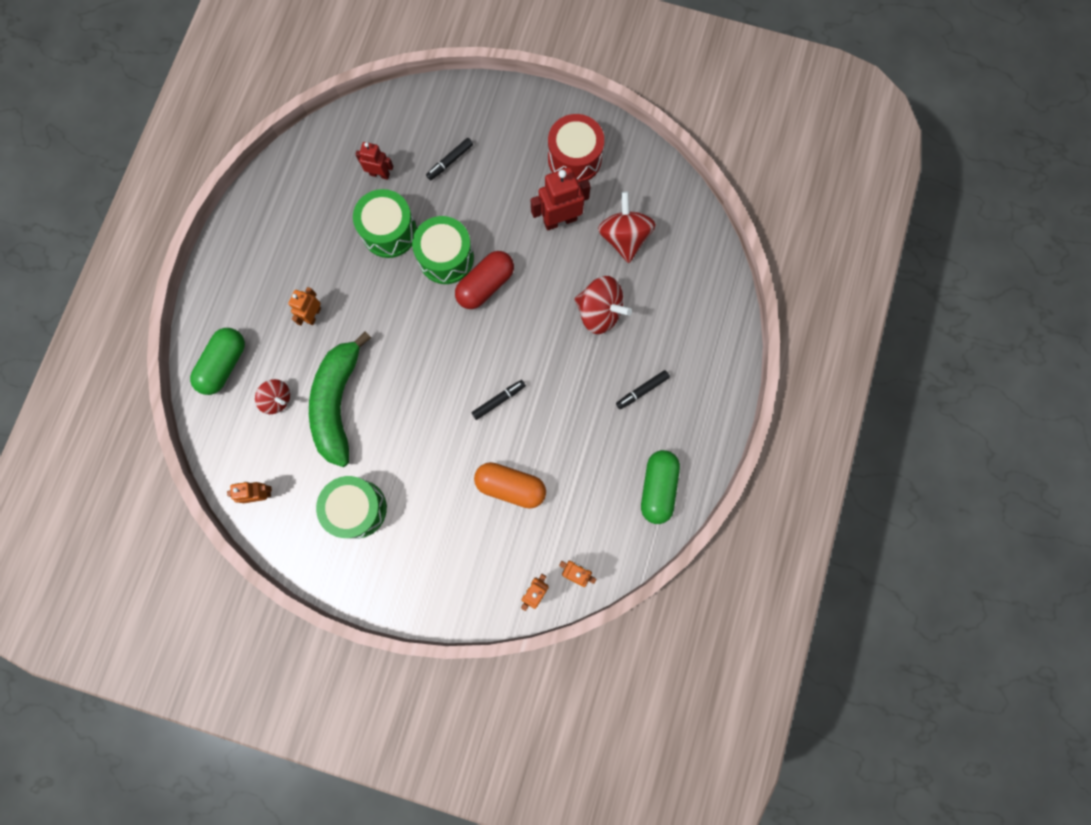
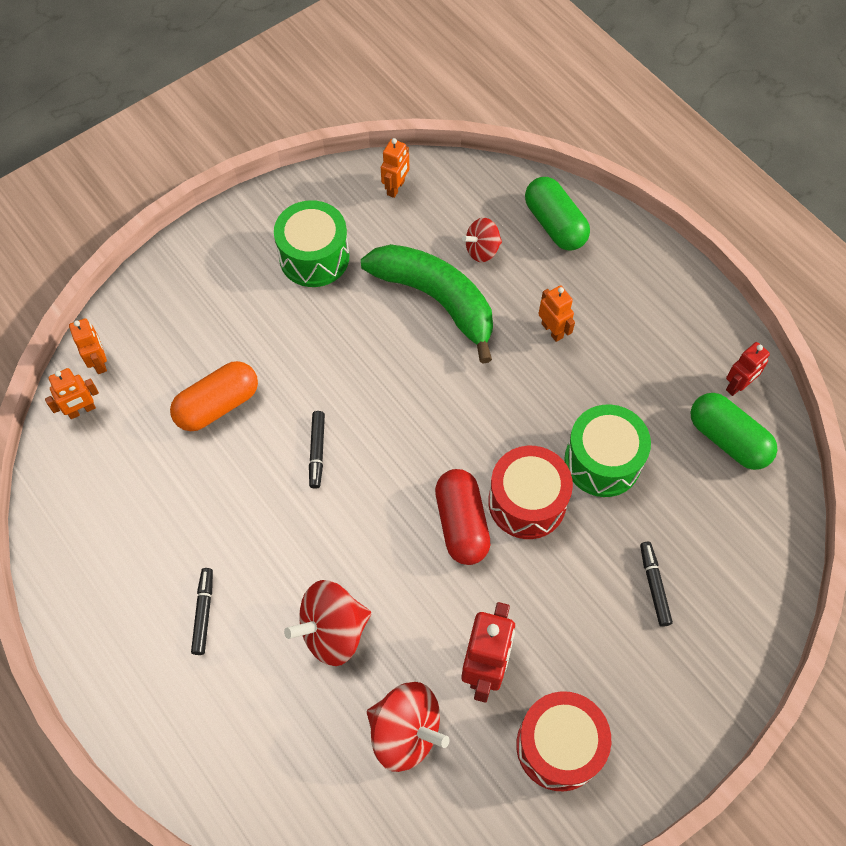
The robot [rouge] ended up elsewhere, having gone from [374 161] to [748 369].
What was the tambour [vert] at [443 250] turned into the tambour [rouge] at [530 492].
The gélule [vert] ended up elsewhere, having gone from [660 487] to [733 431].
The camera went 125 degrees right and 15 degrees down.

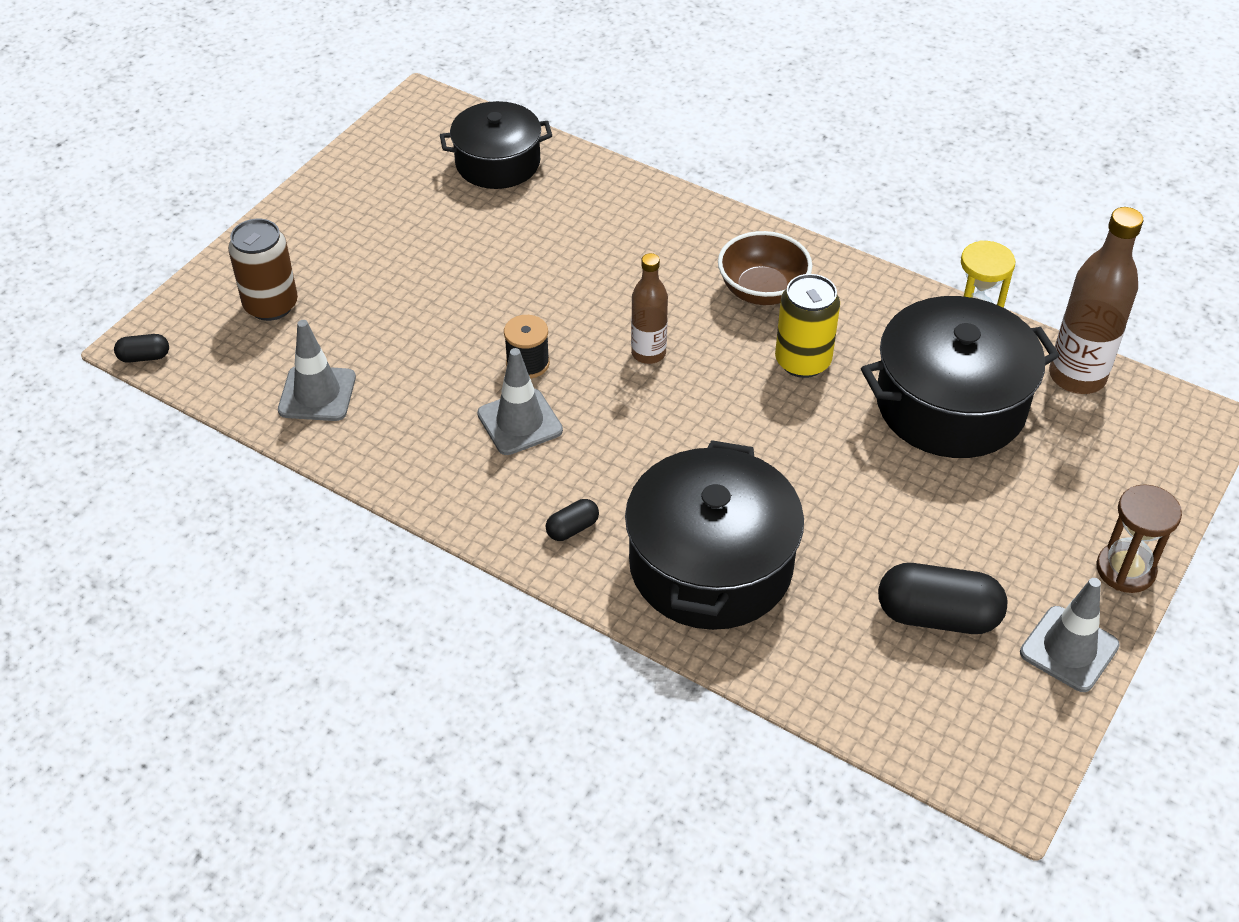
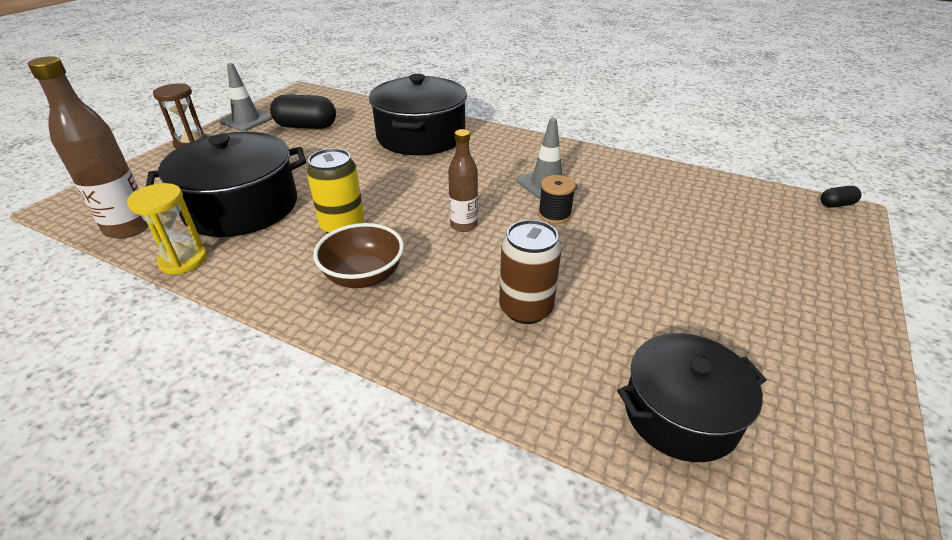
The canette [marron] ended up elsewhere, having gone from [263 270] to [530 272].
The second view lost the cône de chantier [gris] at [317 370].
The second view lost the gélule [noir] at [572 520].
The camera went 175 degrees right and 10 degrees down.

§ Problem details: Repeat, exactly and only, the lines from the one containing "What was the" through the final line of the data, both ends included, leaving out any picture.

§ Written solution:
What was the tambour [vert] at [443 250] turned into the tambour [rouge] at [530 492].
The gélule [vert] ended up elsewhere, having gone from [660 487] to [733 431].
The camera went 125 degrees right and 15 degrees down.

The canette [marron] ended up elsewhere, having gone from [263 270] to [530 272].
The second view lost the cône de chantier [gris] at [317 370].
The second view lost the gélule [noir] at [572 520].
The camera went 175 degrees right and 10 degrees down.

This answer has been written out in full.